— Information given —
_ _ _ _ _

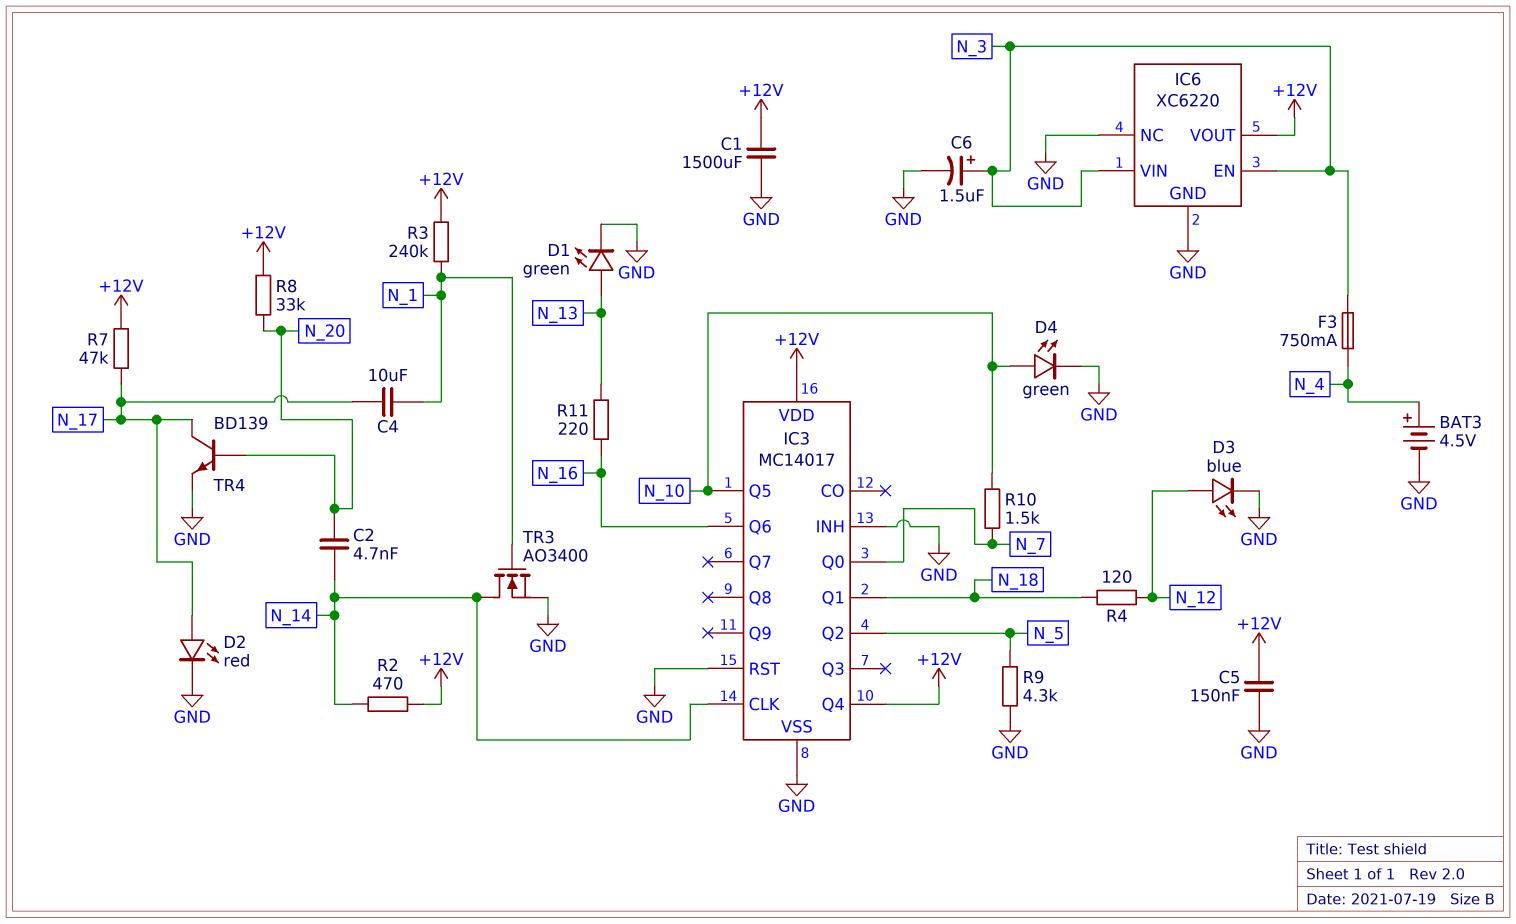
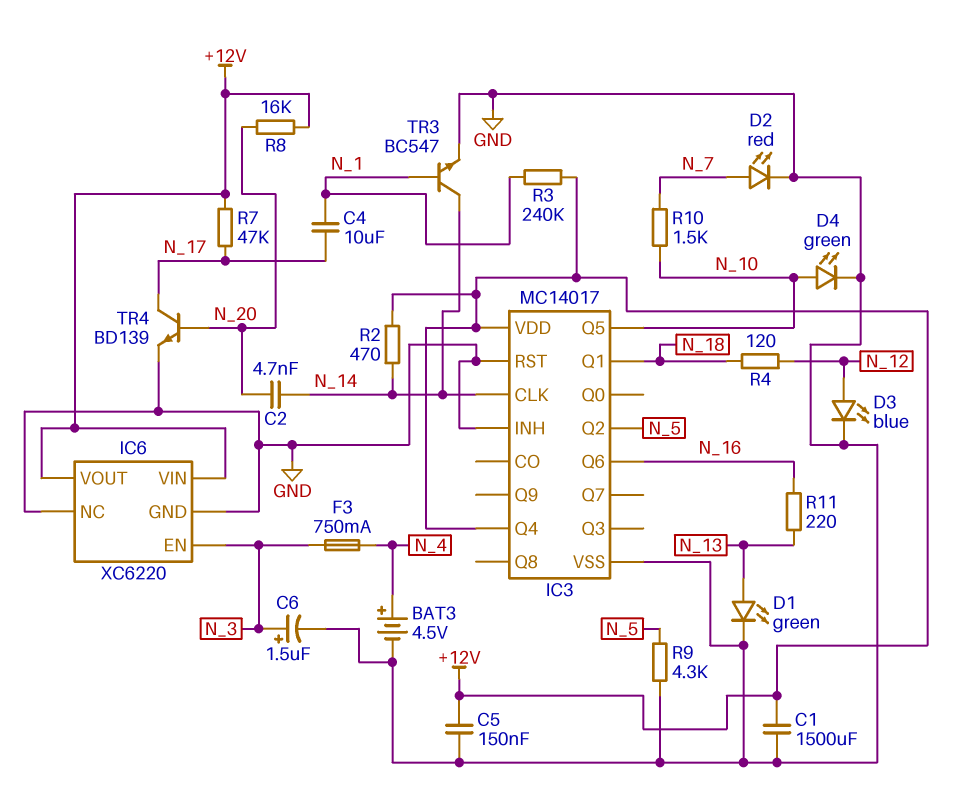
D2: LED red (A N_17, K GND) -> LED red (A N_7, K GND)
IC3 pin Q0: N_7 -> none
IC6 pin VIN: N_3 -> +12V
R8: 33k (+12V, N_20) -> 16k (+12V, N_20)
TR3: NMOS AO3400 (G N_1, D N_14, S GND) -> NPN BC547 (B N_1, C N_14, E GND)

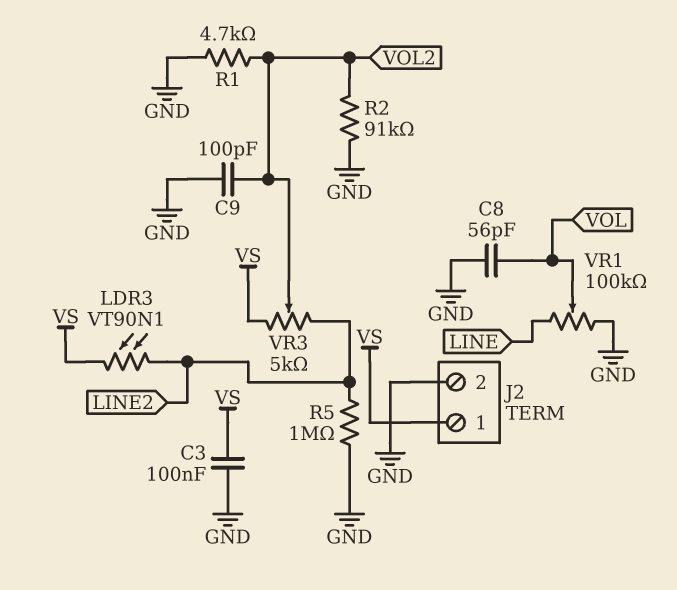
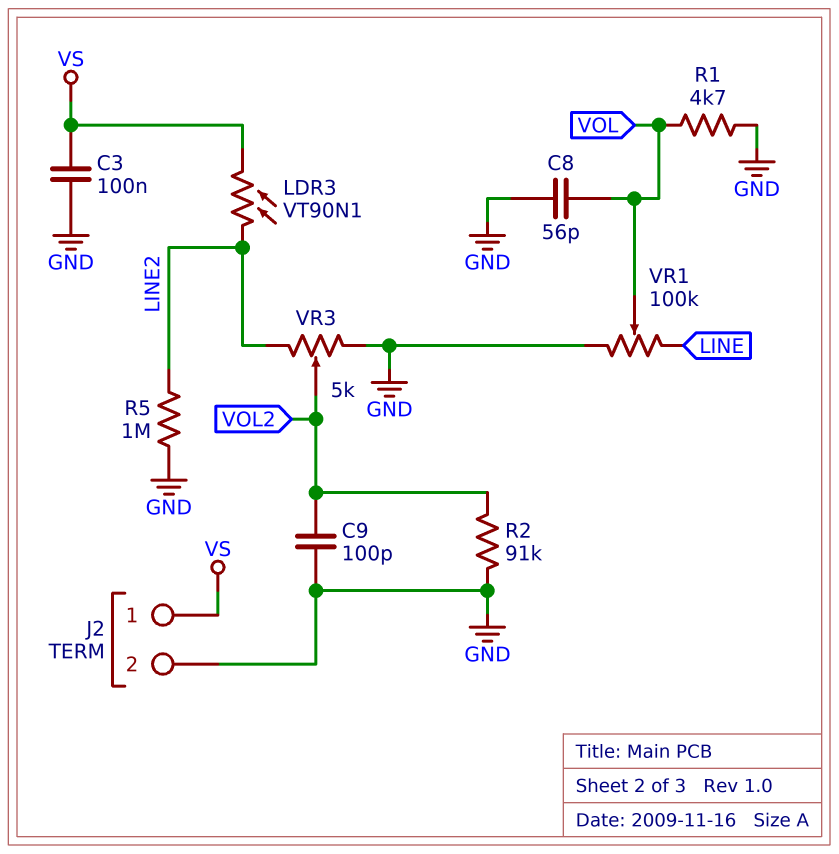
R1: 4.7k (GND, VOL2) -> 4.7k (GND, VOL)
VR3: 5k (LINE2, VS, wiper VOL2) -> 5k (GND, LINE2, wiper VOL2)

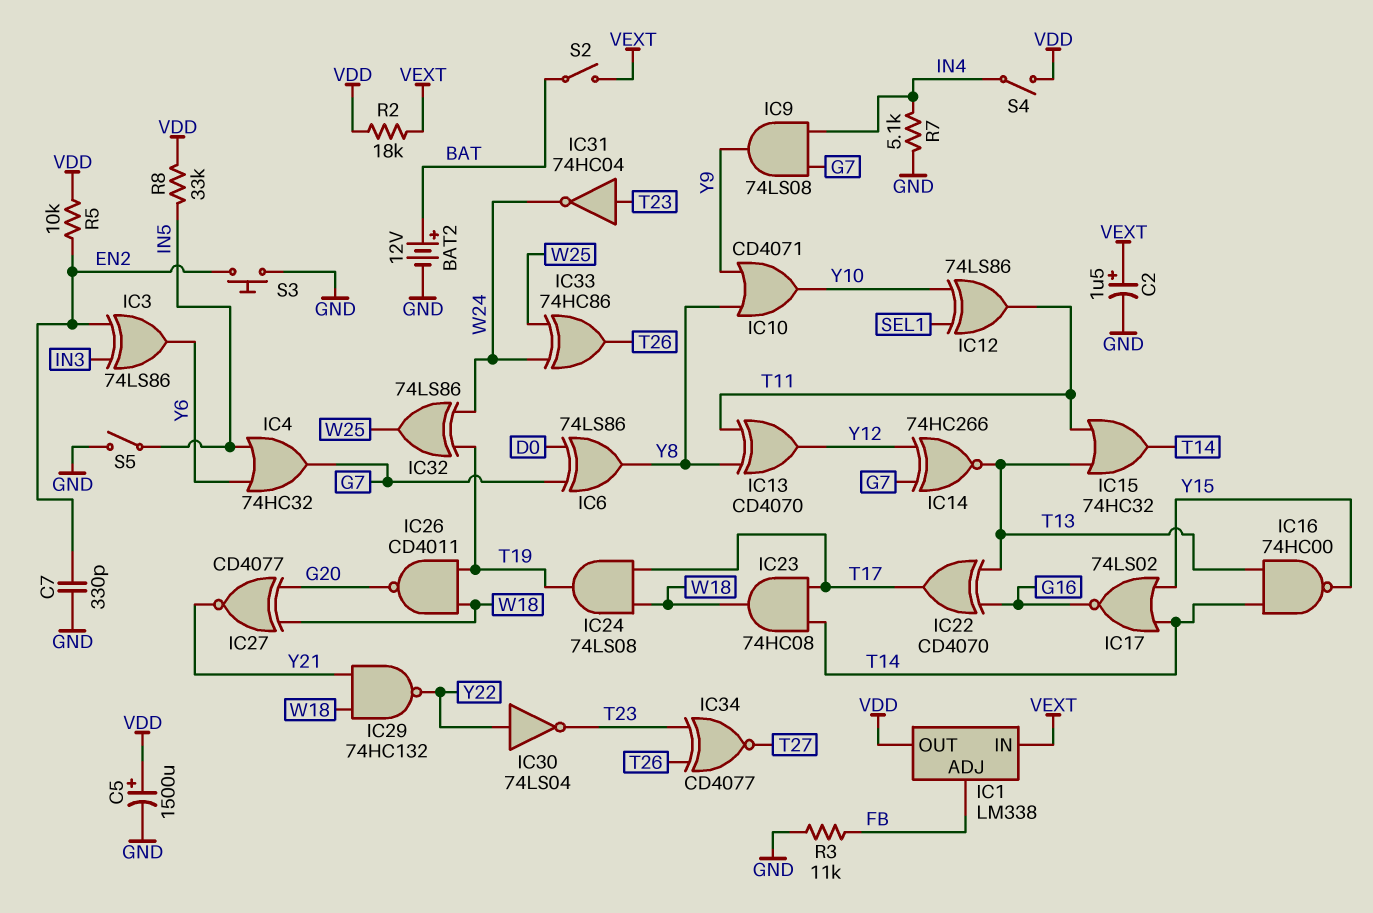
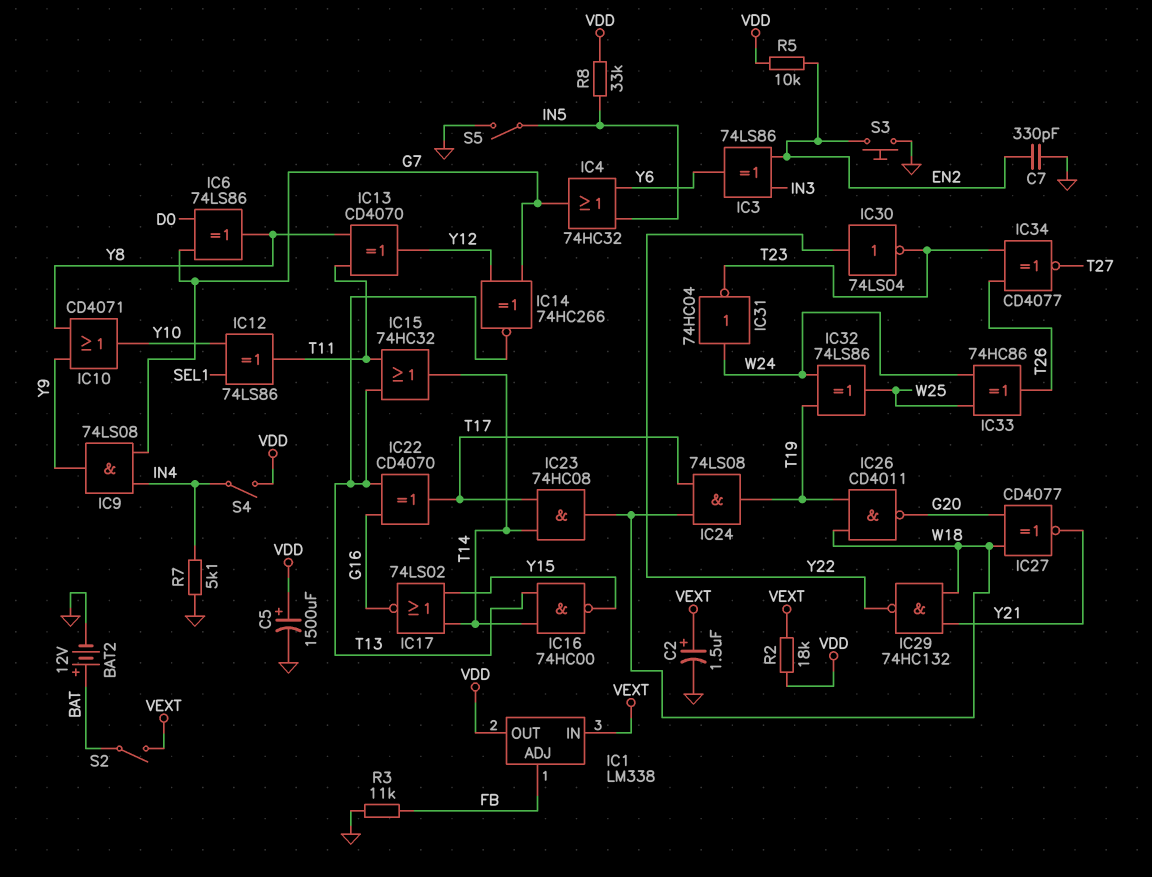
IC31: NOT 74HC04 (in T23, out W24) -> NOT 74HC04 (in W24, out T23)

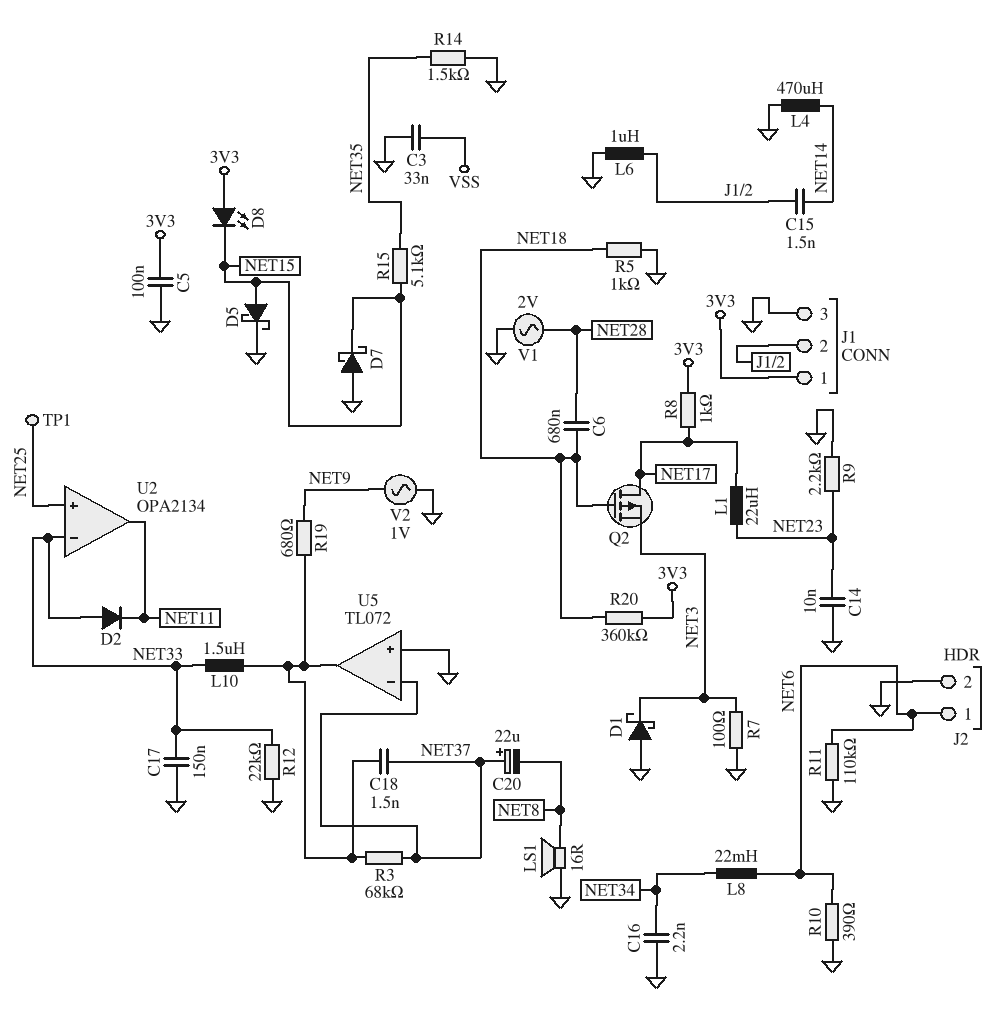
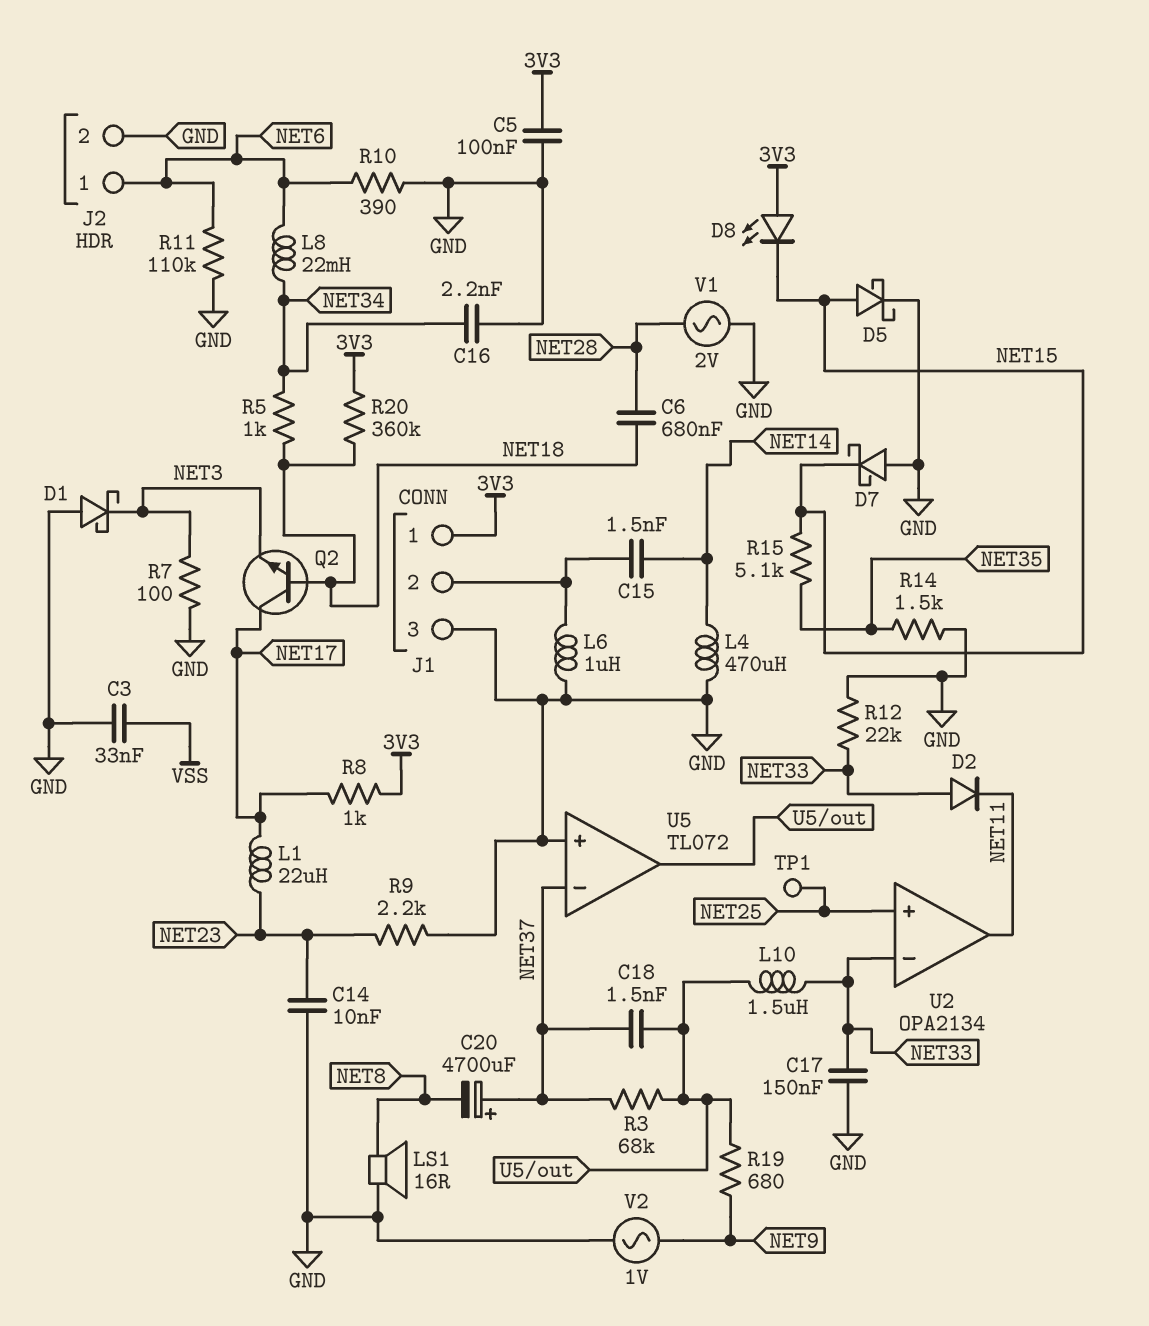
C20: 22uF (plus NET37, minus NET8) -> 4700uF (plus NET37, minus NET8)
Q2: PMOS (G NET18, D NET17, S NET3) -> NPN (B NET18, C NET17, E NET3)
R5: 1k (GND, NET18) -> 1k (NET18, NET34)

_ _ _ _ _

— Task to complete —
Pictures do not belong in the copy; repeat the rest of the listing exactly.

— Result for this exercise —
D2: LED red (A N_17, K GND) -> LED red (A N_7, K GND)
IC3 pin Q0: N_7 -> none
IC6 pin VIN: N_3 -> +12V
R8: 33k (+12V, N_20) -> 16k (+12V, N_20)
TR3: NMOS AO3400 (G N_1, D N_14, S GND) -> NPN BC547 (B N_1, C N_14, E GND)

R1: 4.7k (GND, VOL2) -> 4.7k (GND, VOL)
VR3: 5k (LINE2, VS, wiper VOL2) -> 5k (GND, LINE2, wiper VOL2)

IC31: NOT 74HC04 (in T23, out W24) -> NOT 74HC04 (in W24, out T23)

C20: 22uF (plus NET37, minus NET8) -> 4700uF (plus NET37, minus NET8)
Q2: PMOS (G NET18, D NET17, S NET3) -> NPN (B NET18, C NET17, E NET3)
R5: 1k (GND, NET18) -> 1k (NET18, NET34)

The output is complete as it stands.